● REQUIRED ACTION:
All lines of the entries with "VBAT" in them must be listed.

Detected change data
%%

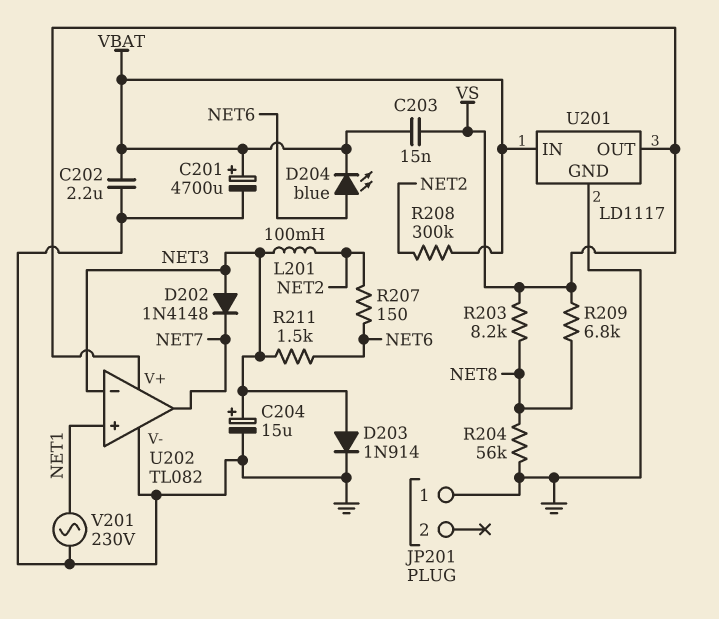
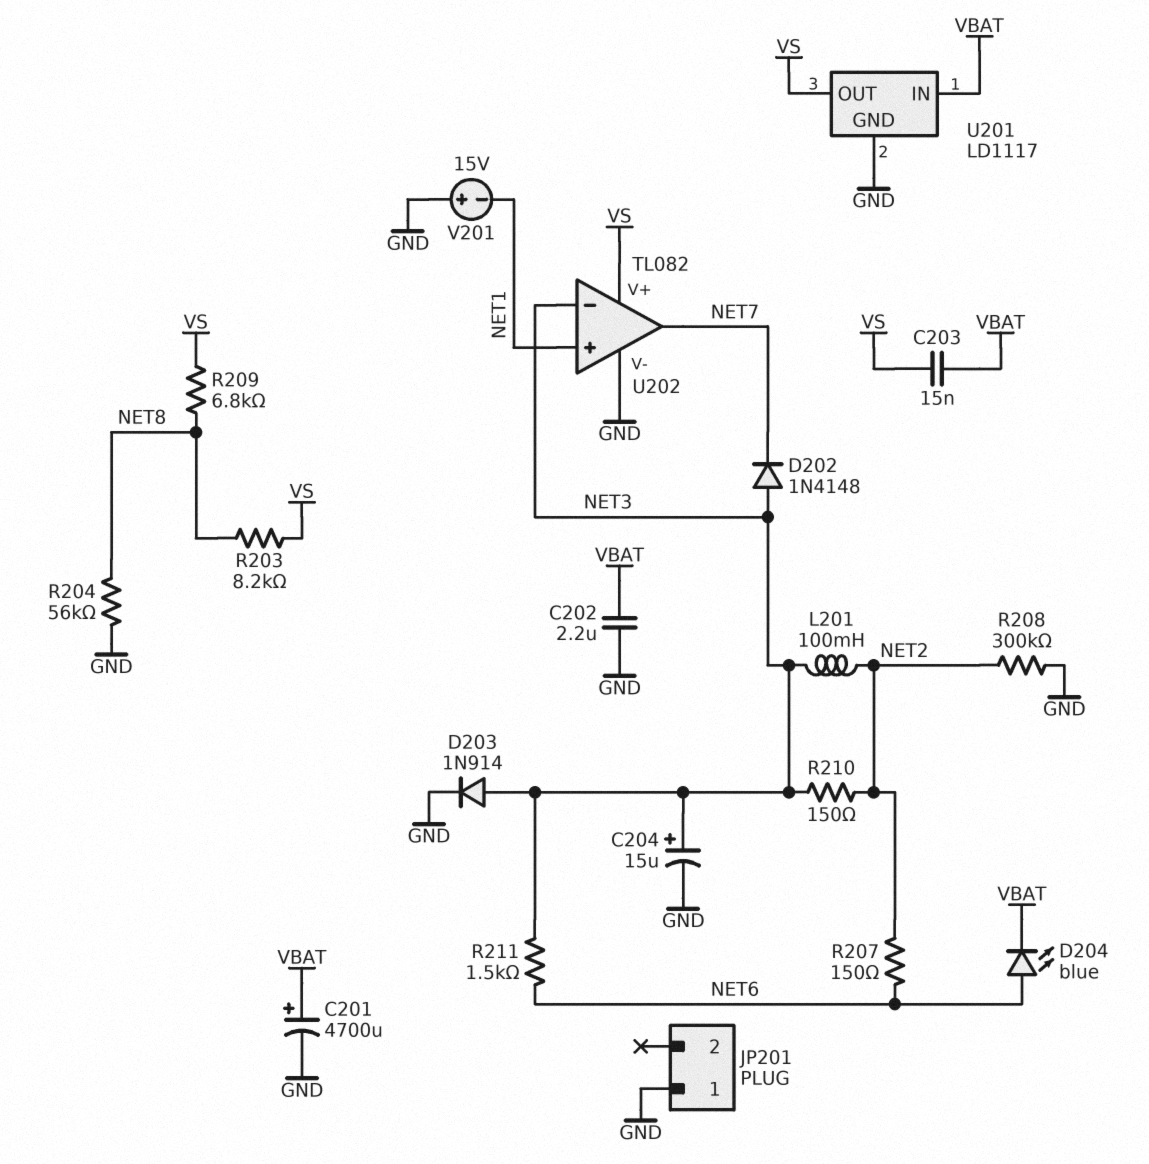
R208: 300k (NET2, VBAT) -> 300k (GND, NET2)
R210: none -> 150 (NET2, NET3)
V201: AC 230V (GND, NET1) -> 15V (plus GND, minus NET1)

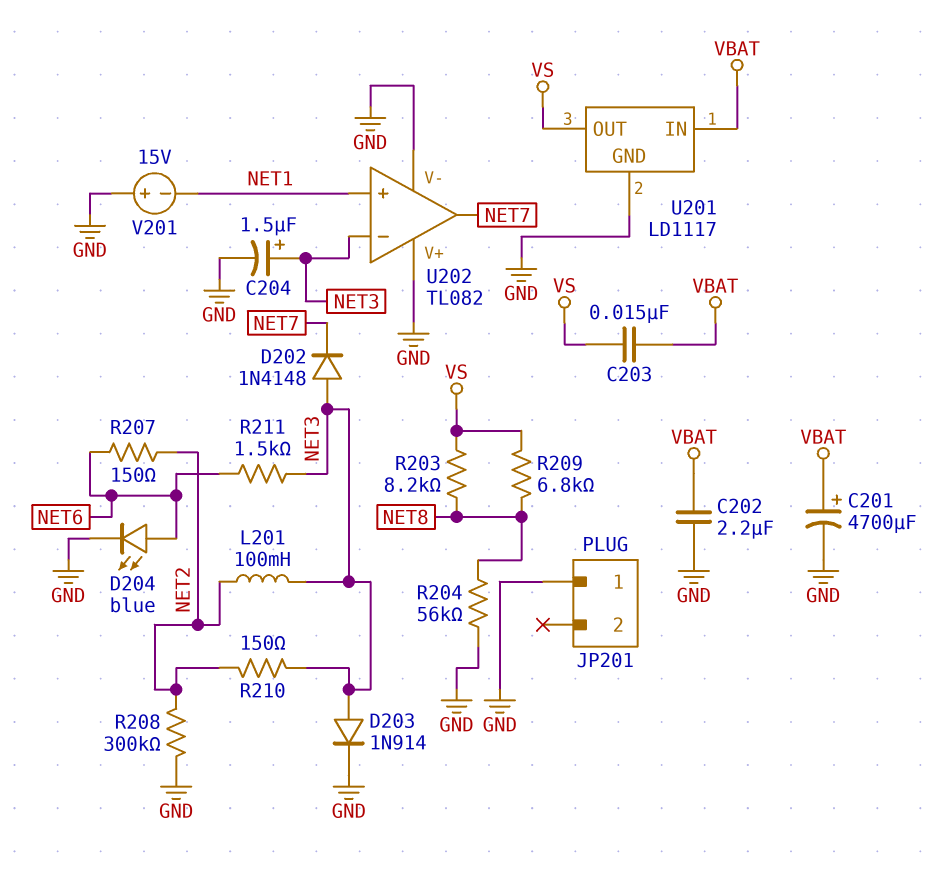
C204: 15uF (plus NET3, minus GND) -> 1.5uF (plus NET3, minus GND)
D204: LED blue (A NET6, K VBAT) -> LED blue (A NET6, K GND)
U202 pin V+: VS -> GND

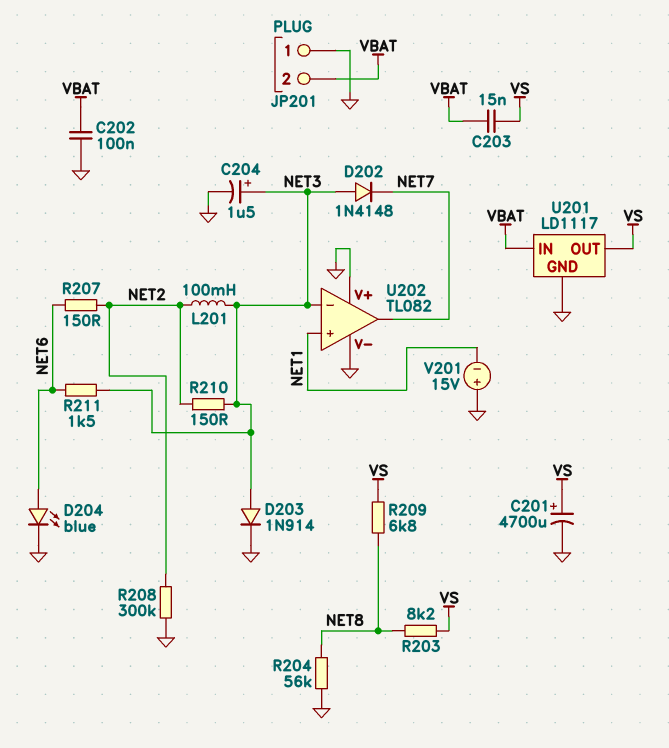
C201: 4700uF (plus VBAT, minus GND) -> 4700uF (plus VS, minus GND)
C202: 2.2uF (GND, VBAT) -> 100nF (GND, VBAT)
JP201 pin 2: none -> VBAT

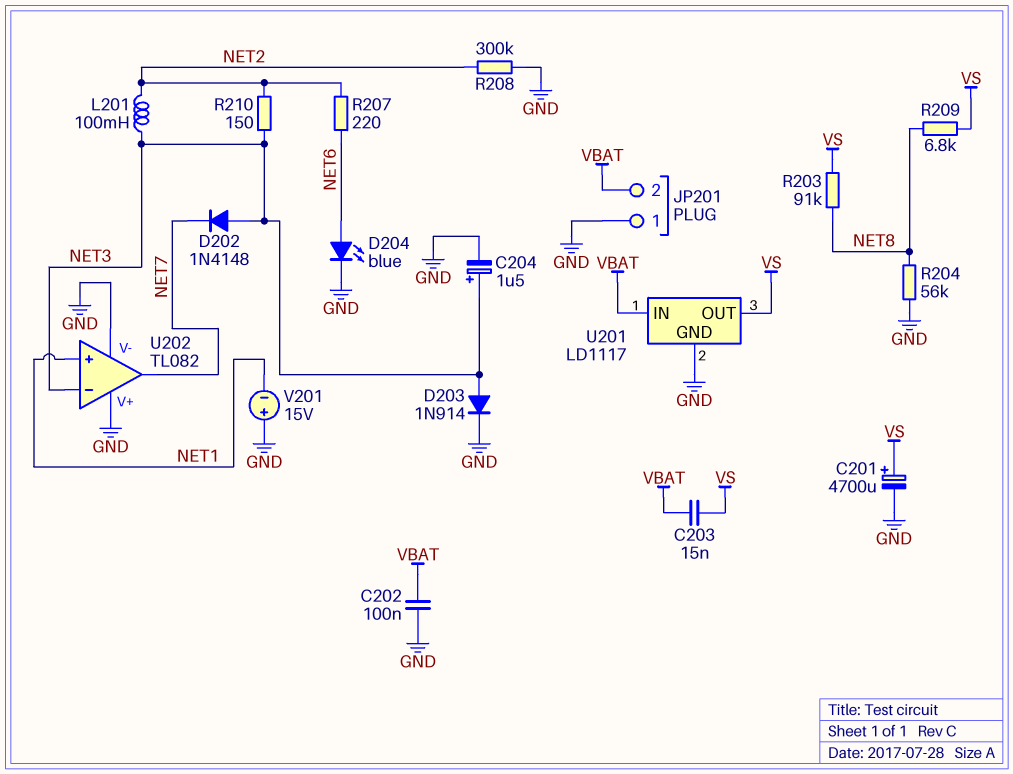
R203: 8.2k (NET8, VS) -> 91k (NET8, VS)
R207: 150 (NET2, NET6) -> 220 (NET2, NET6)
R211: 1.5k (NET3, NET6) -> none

%%

● YOUR RESPONSE:
R208: 300k (NET2, VBAT) -> 300k (GND, NET2)
D204: LED blue (A NET6, K VBAT) -> LED blue (A NET6, K GND)
C201: 4700uF (plus VBAT, minus GND) -> 4700uF (plus VS, minus GND)
C202: 2.2uF (GND, VBAT) -> 100nF (GND, VBAT)
JP201 pin 2: none -> VBAT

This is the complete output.